[Data for this task]:
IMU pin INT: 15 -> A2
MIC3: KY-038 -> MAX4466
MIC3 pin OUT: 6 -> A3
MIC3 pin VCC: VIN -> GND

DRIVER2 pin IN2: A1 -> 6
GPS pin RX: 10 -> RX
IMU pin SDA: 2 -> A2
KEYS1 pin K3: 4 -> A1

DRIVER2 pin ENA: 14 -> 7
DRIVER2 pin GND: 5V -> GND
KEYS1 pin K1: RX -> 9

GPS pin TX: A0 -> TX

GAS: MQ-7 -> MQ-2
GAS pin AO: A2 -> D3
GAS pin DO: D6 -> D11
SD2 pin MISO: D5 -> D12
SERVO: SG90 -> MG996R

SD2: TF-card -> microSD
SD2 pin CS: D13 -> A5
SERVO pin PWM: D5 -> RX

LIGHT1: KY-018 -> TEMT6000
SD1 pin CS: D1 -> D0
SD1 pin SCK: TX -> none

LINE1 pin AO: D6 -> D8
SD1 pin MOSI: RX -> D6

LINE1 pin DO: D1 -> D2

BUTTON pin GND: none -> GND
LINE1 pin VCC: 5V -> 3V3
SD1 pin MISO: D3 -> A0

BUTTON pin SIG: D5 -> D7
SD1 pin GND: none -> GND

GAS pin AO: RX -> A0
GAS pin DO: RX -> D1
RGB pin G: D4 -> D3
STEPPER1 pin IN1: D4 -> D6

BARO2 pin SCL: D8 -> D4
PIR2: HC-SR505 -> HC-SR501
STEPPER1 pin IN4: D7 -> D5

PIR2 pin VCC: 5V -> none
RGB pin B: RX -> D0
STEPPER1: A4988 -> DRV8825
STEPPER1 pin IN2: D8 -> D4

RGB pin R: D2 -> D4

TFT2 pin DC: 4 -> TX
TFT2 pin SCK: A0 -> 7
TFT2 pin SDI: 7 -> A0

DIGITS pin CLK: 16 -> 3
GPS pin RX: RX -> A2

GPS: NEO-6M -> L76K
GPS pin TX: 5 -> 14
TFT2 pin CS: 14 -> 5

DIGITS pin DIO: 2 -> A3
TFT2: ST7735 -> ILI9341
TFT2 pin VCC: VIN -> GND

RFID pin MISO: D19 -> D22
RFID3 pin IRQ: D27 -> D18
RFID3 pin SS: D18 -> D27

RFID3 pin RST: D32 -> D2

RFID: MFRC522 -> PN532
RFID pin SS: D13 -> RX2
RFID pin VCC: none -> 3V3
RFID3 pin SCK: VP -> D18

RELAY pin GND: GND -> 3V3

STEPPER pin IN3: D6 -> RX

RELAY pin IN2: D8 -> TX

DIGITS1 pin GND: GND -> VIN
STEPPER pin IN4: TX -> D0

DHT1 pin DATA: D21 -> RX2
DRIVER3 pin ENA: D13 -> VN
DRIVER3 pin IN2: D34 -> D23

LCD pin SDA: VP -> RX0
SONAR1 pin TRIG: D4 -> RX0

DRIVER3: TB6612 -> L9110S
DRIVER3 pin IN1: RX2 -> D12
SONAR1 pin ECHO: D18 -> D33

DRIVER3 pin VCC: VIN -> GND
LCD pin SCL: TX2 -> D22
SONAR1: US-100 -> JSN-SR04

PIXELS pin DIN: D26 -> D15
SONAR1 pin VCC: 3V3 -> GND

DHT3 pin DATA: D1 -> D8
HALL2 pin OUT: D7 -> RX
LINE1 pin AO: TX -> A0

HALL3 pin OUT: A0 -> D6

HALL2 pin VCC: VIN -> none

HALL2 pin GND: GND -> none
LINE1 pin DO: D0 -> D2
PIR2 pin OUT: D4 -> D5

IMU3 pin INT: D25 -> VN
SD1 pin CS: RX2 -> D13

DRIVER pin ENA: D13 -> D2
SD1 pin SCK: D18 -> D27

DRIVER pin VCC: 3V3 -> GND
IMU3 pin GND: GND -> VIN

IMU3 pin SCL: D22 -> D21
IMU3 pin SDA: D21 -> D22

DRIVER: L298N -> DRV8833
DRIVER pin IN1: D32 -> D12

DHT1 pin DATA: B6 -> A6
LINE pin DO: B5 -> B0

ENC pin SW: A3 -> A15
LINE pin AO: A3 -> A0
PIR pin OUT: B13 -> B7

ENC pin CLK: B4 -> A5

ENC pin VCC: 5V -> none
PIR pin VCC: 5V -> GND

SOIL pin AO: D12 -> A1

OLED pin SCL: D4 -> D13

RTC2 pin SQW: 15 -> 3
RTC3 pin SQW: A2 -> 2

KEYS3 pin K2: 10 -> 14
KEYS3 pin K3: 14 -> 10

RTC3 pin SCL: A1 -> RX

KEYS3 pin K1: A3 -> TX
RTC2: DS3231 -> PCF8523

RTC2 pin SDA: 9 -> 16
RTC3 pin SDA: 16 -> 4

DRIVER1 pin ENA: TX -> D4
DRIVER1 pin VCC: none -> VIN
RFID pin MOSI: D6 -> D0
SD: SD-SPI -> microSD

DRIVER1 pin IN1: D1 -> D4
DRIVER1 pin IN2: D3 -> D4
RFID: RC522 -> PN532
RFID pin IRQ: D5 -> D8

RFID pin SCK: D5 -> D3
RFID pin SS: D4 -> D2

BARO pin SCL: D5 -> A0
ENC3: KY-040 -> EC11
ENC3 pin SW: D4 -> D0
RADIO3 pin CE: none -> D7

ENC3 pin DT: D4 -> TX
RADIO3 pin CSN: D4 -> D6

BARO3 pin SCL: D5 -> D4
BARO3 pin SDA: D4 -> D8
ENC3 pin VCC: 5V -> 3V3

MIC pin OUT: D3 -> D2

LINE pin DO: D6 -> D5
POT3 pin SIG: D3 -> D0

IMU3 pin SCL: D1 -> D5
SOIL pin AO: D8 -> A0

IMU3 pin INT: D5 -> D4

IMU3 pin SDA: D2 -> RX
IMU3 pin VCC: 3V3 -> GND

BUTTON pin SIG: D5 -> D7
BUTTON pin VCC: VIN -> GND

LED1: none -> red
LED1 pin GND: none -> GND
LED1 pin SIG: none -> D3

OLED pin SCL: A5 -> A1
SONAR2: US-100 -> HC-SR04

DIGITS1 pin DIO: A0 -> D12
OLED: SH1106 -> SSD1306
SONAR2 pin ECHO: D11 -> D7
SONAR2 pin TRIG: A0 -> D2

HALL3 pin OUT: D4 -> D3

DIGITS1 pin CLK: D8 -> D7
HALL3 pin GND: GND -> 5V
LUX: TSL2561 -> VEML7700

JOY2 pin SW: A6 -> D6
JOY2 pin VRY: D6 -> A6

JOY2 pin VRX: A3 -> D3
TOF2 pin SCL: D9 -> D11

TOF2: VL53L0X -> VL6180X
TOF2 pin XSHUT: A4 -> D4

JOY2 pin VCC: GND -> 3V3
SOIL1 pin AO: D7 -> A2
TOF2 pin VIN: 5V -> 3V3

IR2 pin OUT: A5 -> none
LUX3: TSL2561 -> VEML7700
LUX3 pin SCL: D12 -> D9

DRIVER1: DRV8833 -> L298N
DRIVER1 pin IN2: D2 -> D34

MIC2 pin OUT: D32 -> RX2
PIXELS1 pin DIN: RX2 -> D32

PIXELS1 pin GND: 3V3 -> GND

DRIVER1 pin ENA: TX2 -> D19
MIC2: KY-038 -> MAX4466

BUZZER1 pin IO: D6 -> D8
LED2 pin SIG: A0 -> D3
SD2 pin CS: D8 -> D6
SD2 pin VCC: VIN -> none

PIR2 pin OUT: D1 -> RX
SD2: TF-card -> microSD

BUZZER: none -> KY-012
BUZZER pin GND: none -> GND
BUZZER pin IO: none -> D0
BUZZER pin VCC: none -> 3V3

[Task item]: Beginning at the line with "RELAY pin IN2: D8 -> TX" and stopping after the line with "IMU3 pin SDA: D2 -> RX", please write out every line of the data above exactly and nothing else.

[Written answer]:
RELAY pin IN2: D8 -> TX

DIGITS1 pin GND: GND -> VIN
STEPPER pin IN4: TX -> D0

DHT1 pin DATA: D21 -> RX2
DRIVER3 pin ENA: D13 -> VN
DRIVER3 pin IN2: D34 -> D23

LCD pin SDA: VP -> RX0
SONAR1 pin TRIG: D4 -> RX0

DRIVER3: TB6612 -> L9110S
DRIVER3 pin IN1: RX2 -> D12
SONAR1 pin ECHO: D18 -> D33

DRIVER3 pin VCC: VIN -> GND
LCD pin SCL: TX2 -> D22
SONAR1: US-100 -> JSN-SR04

PIXELS pin DIN: D26 -> D15
SONAR1 pin VCC: 3V3 -> GND

DHT3 pin DATA: D1 -> D8
HALL2 pin OUT: D7 -> RX
LINE1 pin AO: TX -> A0

HALL3 pin OUT: A0 -> D6

HALL2 pin VCC: VIN -> none

HALL2 pin GND: GND -> none
LINE1 pin DO: D0 -> D2
PIR2 pin OUT: D4 -> D5

IMU3 pin INT: D25 -> VN
SD1 pin CS: RX2 -> D13

DRIVER pin ENA: D13 -> D2
SD1 pin SCK: D18 -> D27

DRIVER pin VCC: 3V3 -> GND
IMU3 pin GND: GND -> VIN

IMU3 pin SCL: D22 -> D21
IMU3 pin SDA: D21 -> D22

DRIVER: L298N -> DRV8833
DRIVER pin IN1: D32 -> D12

DHT1 pin DATA: B6 -> A6
LINE pin DO: B5 -> B0

ENC pin SW: A3 -> A15
LINE pin AO: A3 -> A0
PIR pin OUT: B13 -> B7

ENC pin CLK: B4 -> A5

ENC pin VCC: 5V -> none
PIR pin VCC: 5V -> GND

SOIL pin AO: D12 -> A1

OLED pin SCL: D4 -> D13

RTC2 pin SQW: 15 -> 3
RTC3 pin SQW: A2 -> 2

KEYS3 pin K2: 10 -> 14
KEYS3 pin K3: 14 -> 10

RTC3 pin SCL: A1 -> RX

KEYS3 pin K1: A3 -> TX
RTC2: DS3231 -> PCF8523

RTC2 pin SDA: 9 -> 16
RTC3 pin SDA: 16 -> 4

DRIVER1 pin ENA: TX -> D4
DRIVER1 pin VCC: none -> VIN
RFID pin MOSI: D6 -> D0
SD: SD-SPI -> microSD

DRIVER1 pin IN1: D1 -> D4
DRIVER1 pin IN2: D3 -> D4
RFID: RC522 -> PN532
RFID pin IRQ: D5 -> D8

RFID pin SCK: D5 -> D3
RFID pin SS: D4 -> D2

BARO pin SCL: D5 -> A0
ENC3: KY-040 -> EC11
ENC3 pin SW: D4 -> D0
RADIO3 pin CE: none -> D7

ENC3 pin DT: D4 -> TX
RADIO3 pin CSN: D4 -> D6

BARO3 pin SCL: D5 -> D4
BARO3 pin SDA: D4 -> D8
ENC3 pin VCC: 5V -> 3V3

MIC pin OUT: D3 -> D2

LINE pin DO: D6 -> D5
POT3 pin SIG: D3 -> D0

IMU3 pin SCL: D1 -> D5
SOIL pin AO: D8 -> A0

IMU3 pin INT: D5 -> D4

IMU3 pin SDA: D2 -> RX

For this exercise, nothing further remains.